> _Required action_
Please reproduce the data exactly, excluding any pictures it contains.

Start of Data shown

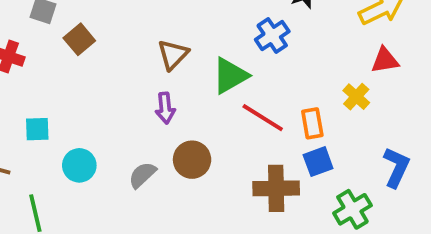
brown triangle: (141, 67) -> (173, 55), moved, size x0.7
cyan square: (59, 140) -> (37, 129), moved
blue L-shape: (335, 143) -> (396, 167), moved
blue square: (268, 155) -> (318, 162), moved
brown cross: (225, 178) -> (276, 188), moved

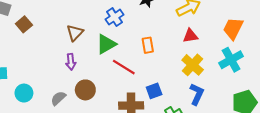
blue cross: (272, 36) -> (114, 17), moved
yellow cross: (356, 97) -> (193, 65), moved, size x1.5
orange rectangle: (312, 123) -> (148, 45), moved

End of Data shown

> _Written solution_
brown triangle: (141, 67) -> (173, 55), moved, size x0.7
cyan square: (59, 140) -> (37, 129), moved
blue L-shape: (335, 143) -> (396, 167), moved
blue square: (268, 155) -> (318, 162), moved
brown cross: (225, 178) -> (276, 188), moved

blue cross: (272, 36) -> (114, 17), moved
yellow cross: (356, 97) -> (193, 65), moved, size x1.5
orange rectangle: (312, 123) -> (148, 45), moved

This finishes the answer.